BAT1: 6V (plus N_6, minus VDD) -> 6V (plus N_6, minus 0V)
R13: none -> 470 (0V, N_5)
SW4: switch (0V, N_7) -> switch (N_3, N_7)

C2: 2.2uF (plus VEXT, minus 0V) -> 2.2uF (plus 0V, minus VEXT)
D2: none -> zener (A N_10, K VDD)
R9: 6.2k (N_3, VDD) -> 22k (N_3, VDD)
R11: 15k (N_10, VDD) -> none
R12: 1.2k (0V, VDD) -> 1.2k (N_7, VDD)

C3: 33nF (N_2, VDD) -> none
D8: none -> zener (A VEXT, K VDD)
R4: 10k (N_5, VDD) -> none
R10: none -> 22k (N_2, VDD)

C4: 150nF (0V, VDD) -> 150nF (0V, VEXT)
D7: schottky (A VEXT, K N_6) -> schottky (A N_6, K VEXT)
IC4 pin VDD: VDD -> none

Assigned task — The answer should be the exact lines running from the line containing "D8: none -> zener (A VEXT, K VDD)" to the last line of the entries, with nothing else.

Answer to this problem —
D8: none -> zener (A VEXT, K VDD)
R4: 10k (N_5, VDD) -> none
R10: none -> 22k (N_2, VDD)

C4: 150nF (0V, VDD) -> 150nF (0V, VEXT)
D7: schottky (A VEXT, K N_6) -> schottky (A N_6, K VEXT)
IC4 pin VDD: VDD -> none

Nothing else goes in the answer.